**What to work on:**
Omitting the images, transcribe the records below exactly as they stand.

[Source records]
+++
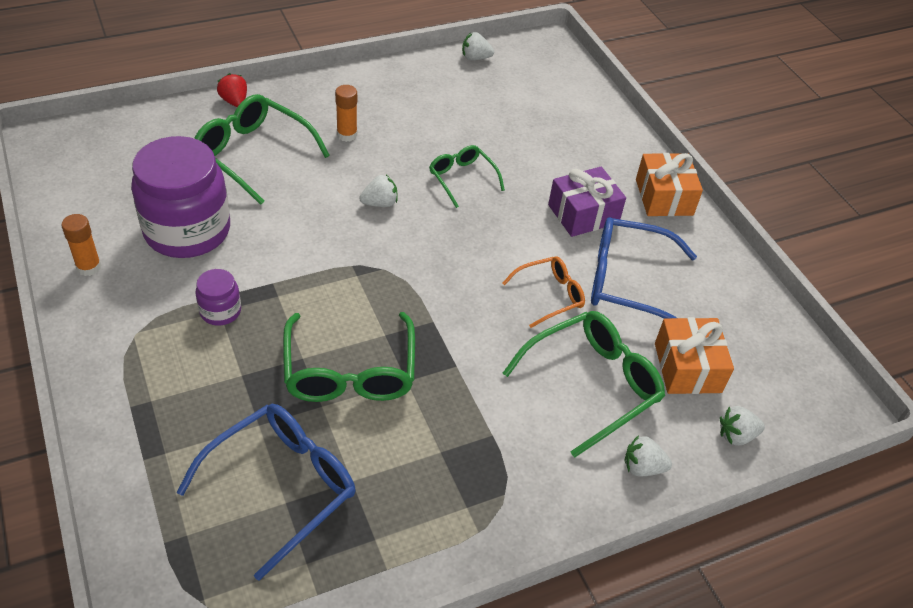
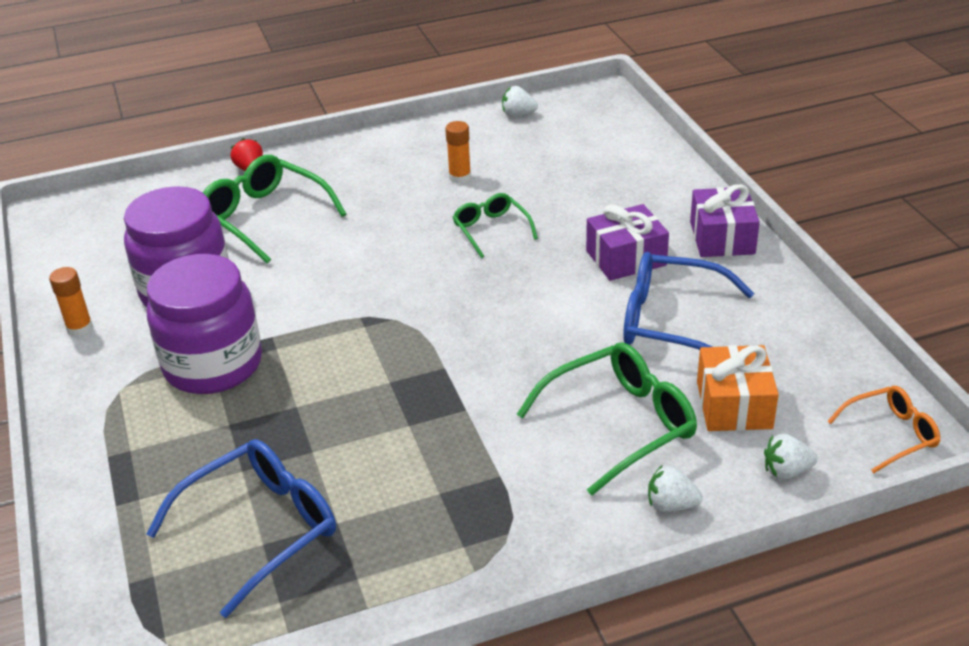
camera: 10 degrees right, 10 degrees down
(220, 311) = (213, 365): purple jar -> purple jar, size x2.23
(347, 135) = (368, 194): orange glue stick -> orange glue stick (460, 177)
(350, 372) = (346, 418): green glasses -> none
(380, 203) = (397, 257): white strawberry -> none
(550, 295) = (579, 338): orange glasses -> orange glasses (891, 434)
(664, 197) = (722, 238): orange gift -> purple gift

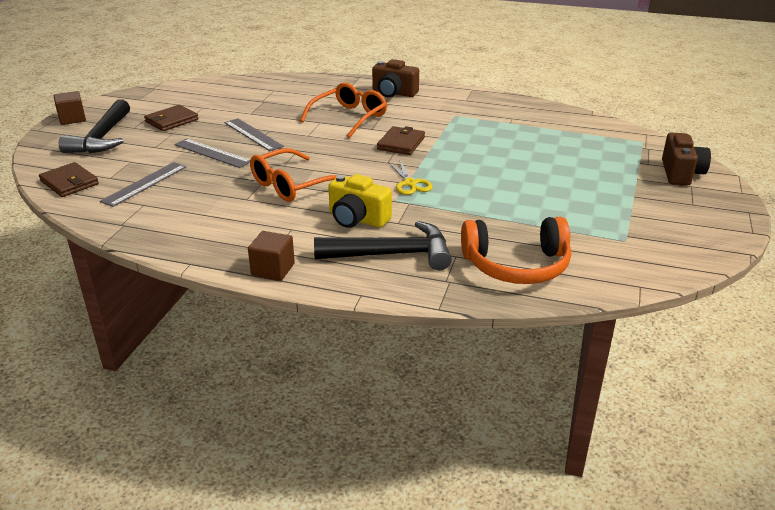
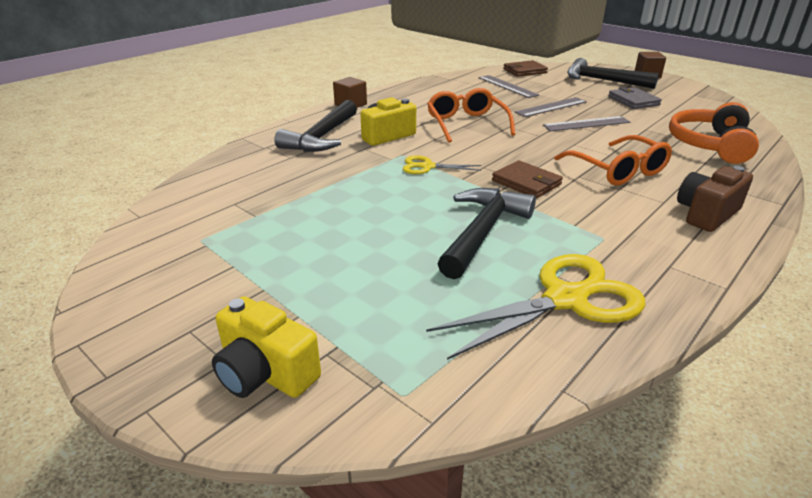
camera: 115 degrees right, 0 degrees up
(171, 121) = (633, 101): brown wallet -> grey wallet
(488, 147) = (483, 232): none -> black hammer
(516, 265) = (245, 175): orange headphones -> orange headphones (710, 145)
(528, 119) = (566, 299): none -> yellow scissors
(681, 173) = (265, 373): brown camera -> yellow camera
+++
**Your solution:**
camera: 10 degrees right, 10 degrees down
(220, 311) = (213, 365): purple jar -> purple jar, size x2.23
(347, 135) = (368, 194): orange glue stick -> orange glue stick (460, 177)
(350, 372) = (346, 418): green glasses -> none
(380, 203) = (397, 257): white strawberry -> none
(550, 295) = (579, 338): orange glasses -> orange glasses (891, 434)
(664, 197) = (722, 238): orange gift -> purple gift

camera: 115 degrees right, 0 degrees up
(171, 121) = (633, 101): brown wallet -> grey wallet
(488, 147) = (483, 232): none -> black hammer
(516, 265) = (245, 175): orange headphones -> orange headphones (710, 145)
(528, 119) = (566, 299): none -> yellow scissors
(681, 173) = (265, 373): brown camera -> yellow camera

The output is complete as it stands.